━━━ GIVEN RECORDS

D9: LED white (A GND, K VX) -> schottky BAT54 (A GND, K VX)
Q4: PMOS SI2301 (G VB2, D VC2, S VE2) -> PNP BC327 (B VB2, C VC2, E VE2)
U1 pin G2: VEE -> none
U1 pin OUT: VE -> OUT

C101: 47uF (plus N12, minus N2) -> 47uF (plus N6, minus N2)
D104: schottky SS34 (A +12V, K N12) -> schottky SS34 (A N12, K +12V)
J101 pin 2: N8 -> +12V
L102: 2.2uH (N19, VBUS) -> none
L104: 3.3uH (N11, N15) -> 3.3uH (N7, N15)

━━━━━━

Both the first line of the data above and the line with "L102: 2.2uH (N19, VBUS) -> none" must be included; please return exactly those lines and the ones between them.

[EXPECTED ANSWER]
D9: LED white (A GND, K VX) -> schottky BAT54 (A GND, K VX)
Q4: PMOS SI2301 (G VB2, D VC2, S VE2) -> PNP BC327 (B VB2, C VC2, E VE2)
U1 pin G2: VEE -> none
U1 pin OUT: VE -> OUT

C101: 47uF (plus N12, minus N2) -> 47uF (plus N6, minus N2)
D104: schottky SS34 (A +12V, K N12) -> schottky SS34 (A N12, K +12V)
J101 pin 2: N8 -> +12V
L102: 2.2uH (N19, VBUS) -> none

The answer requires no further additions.